INSTRUCTIONS FOR THE TASK: The reply should contain only the lines from the start of the records through the line with "replaced: BLUE BATTERY", reproduced verbatim and without pictures.

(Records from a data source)
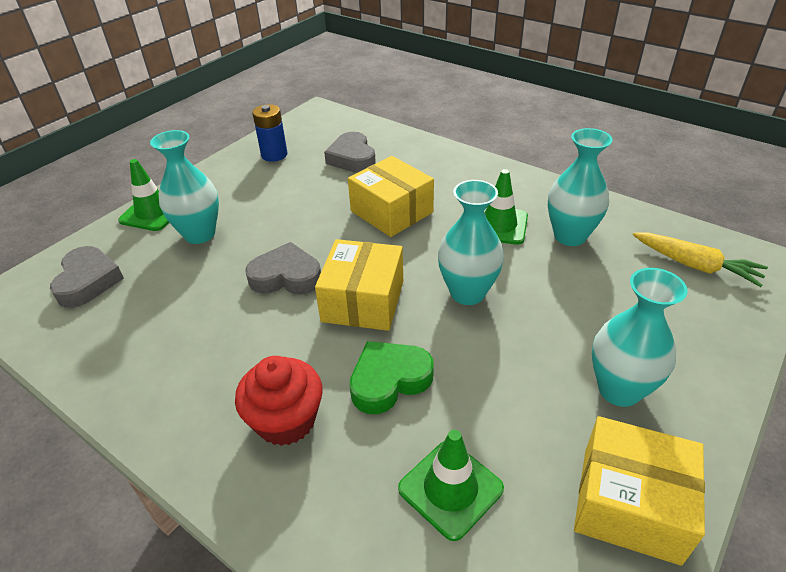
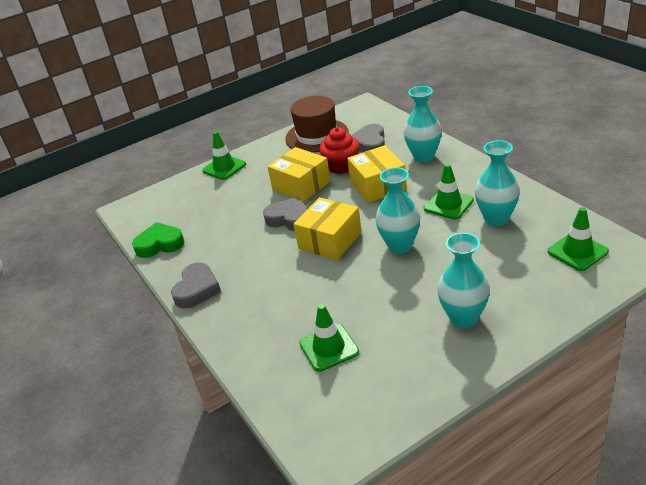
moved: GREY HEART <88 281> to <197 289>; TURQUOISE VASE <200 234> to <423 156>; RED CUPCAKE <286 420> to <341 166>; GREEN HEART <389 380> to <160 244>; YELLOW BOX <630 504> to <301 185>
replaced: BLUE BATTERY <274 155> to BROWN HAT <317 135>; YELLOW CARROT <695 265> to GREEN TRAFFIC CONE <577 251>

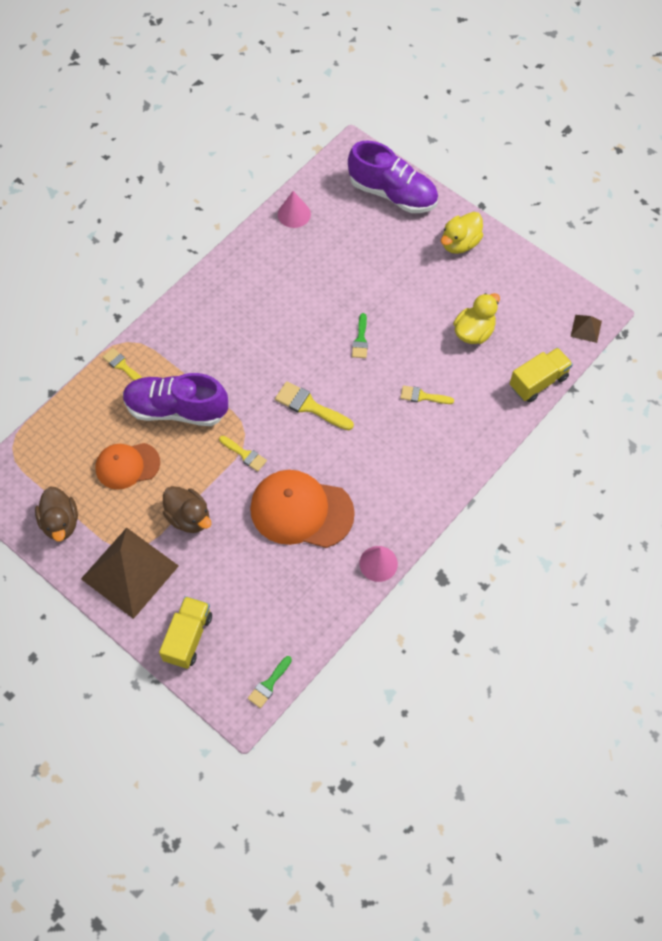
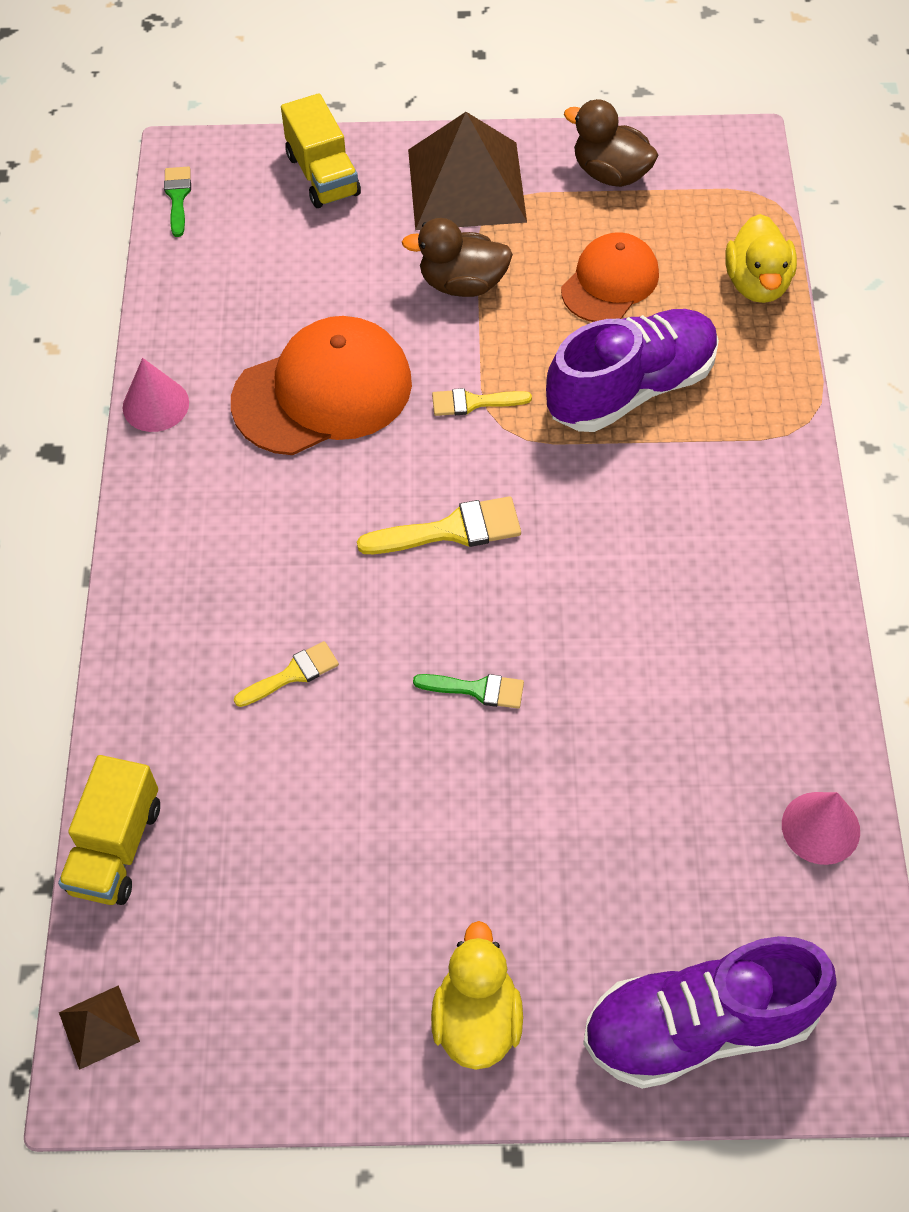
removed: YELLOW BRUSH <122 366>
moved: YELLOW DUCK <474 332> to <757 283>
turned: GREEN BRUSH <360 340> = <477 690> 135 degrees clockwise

WRITTEN RESPONSE:
moved: GREY HEART <88 281> to <197 289>; TURQUOISE VASE <200 234> to <423 156>; RED CUPCAKE <286 420> to <341 166>; GREEN HEART <389 380> to <160 244>; YELLOW BOX <630 504> to <301 185>
replaced: BLUE BATTERY <274 155> to BROWN HAT <317 135>; YELLOW CARROT <695 265> to GREEN TRAFFIC CONE <577 251>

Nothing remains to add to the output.